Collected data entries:
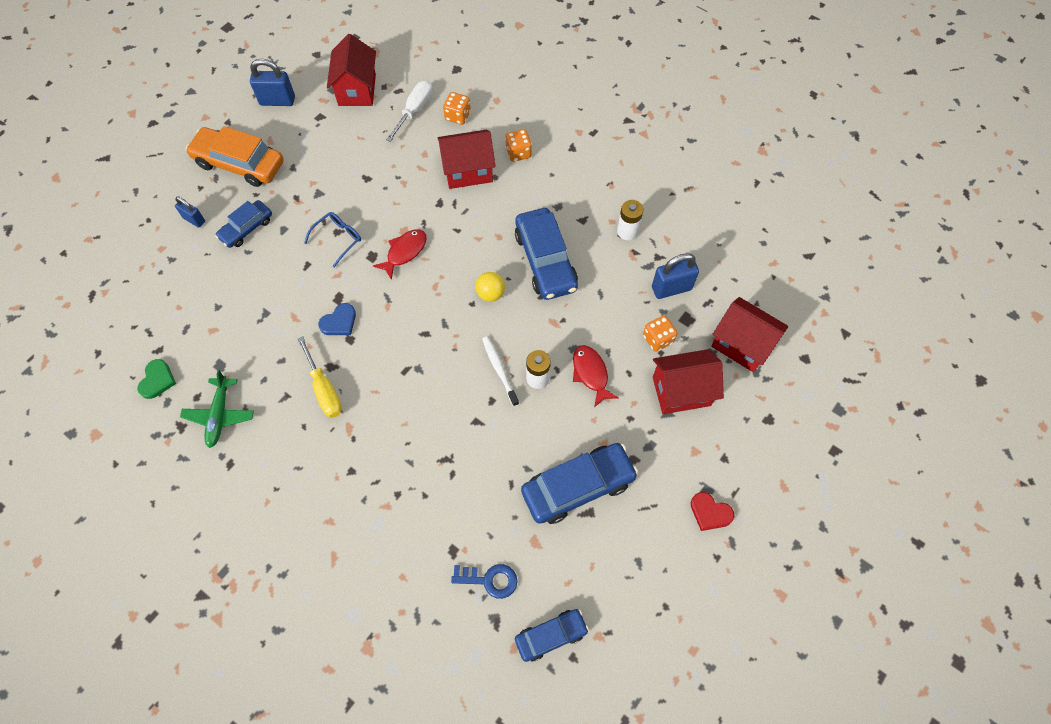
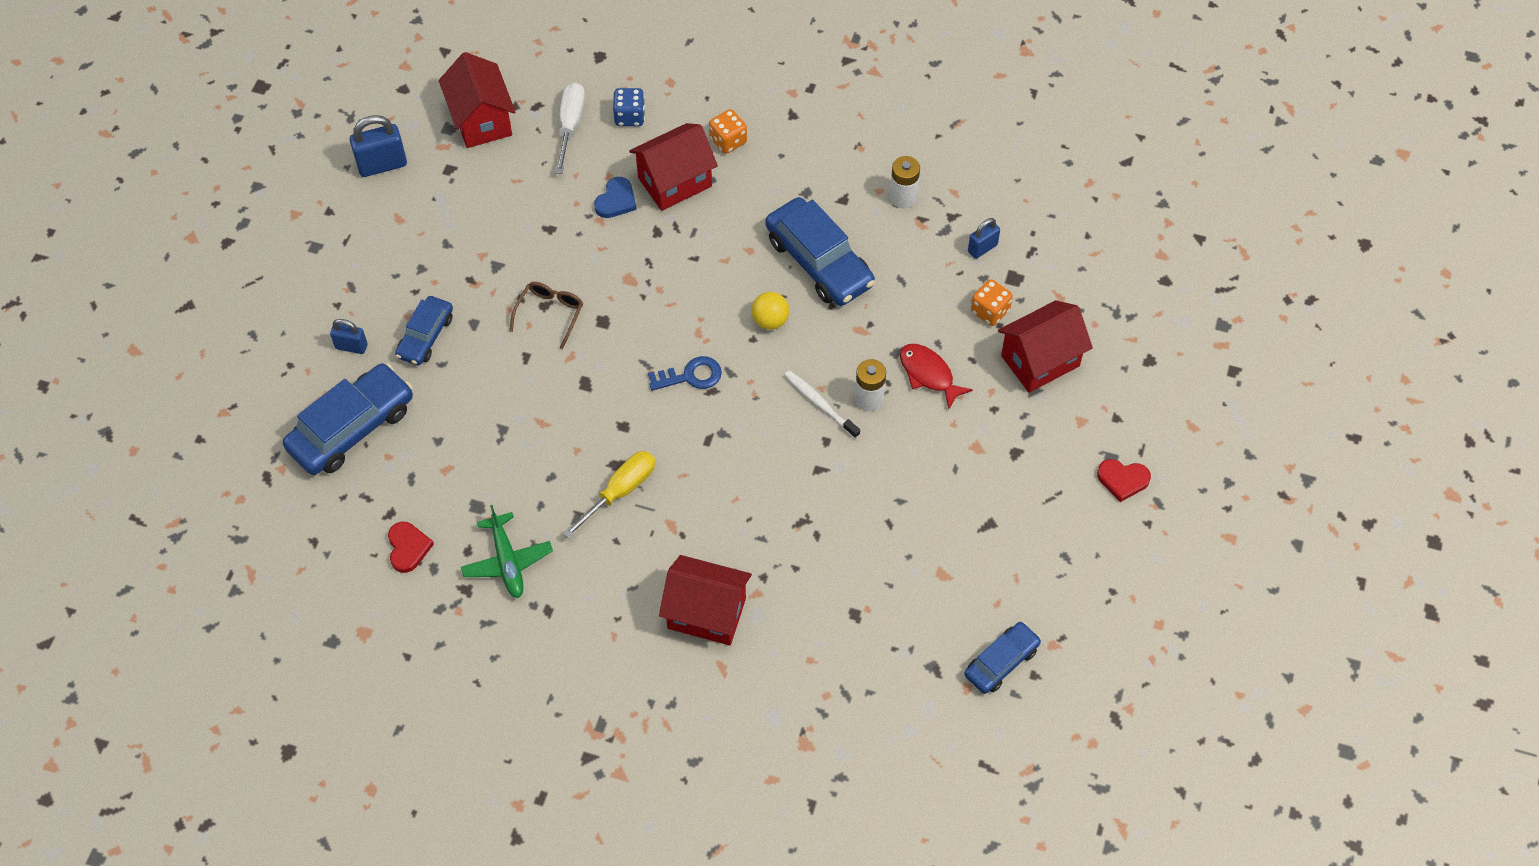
camera: 20 degrees left, 5 degrees down
(157, 380) = (408, 548): green heart -> red heart
(239, 163) = (373, 259): orange car -> none
(324, 389) = (620, 492): yellow screwdriver -> yellow screwdriver turned 90 degrees counterclockwise
(338, 239) = (550, 314): blue glasses -> brown glasses
(339, 322) = (600, 410): blue heart -> blue heart (616, 200)
(404, 252) = (641, 304): red fish -> none
(458, 116) = (629, 116): orange dice -> blue dice
(489, 580) = (909, 629): blue key -> blue key (691, 376)
(578, 487) = (966, 501): blue car -> blue car (352, 428)
(671, 288) = (982, 248): blue padlock -> blue padlock, size x0.61
(742, 345) = (1088, 287): red house -> red house (706, 613)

▶ _Exercise aim_
In the entries above, take the line containing "(324, 389) = (620, 492): yellow" and each later line through the last, and repeat them exactly. Output nothing else.

▶ _Task response_
(324, 389) = (620, 492): yellow screwdriver -> yellow screwdriver turned 90 degrees counterclockwise
(338, 239) = (550, 314): blue glasses -> brown glasses
(339, 322) = (600, 410): blue heart -> blue heart (616, 200)
(404, 252) = (641, 304): red fish -> none
(458, 116) = (629, 116): orange dice -> blue dice
(489, 580) = (909, 629): blue key -> blue key (691, 376)
(578, 487) = (966, 501): blue car -> blue car (352, 428)
(671, 288) = (982, 248): blue padlock -> blue padlock, size x0.61
(742, 345) = (1088, 287): red house -> red house (706, 613)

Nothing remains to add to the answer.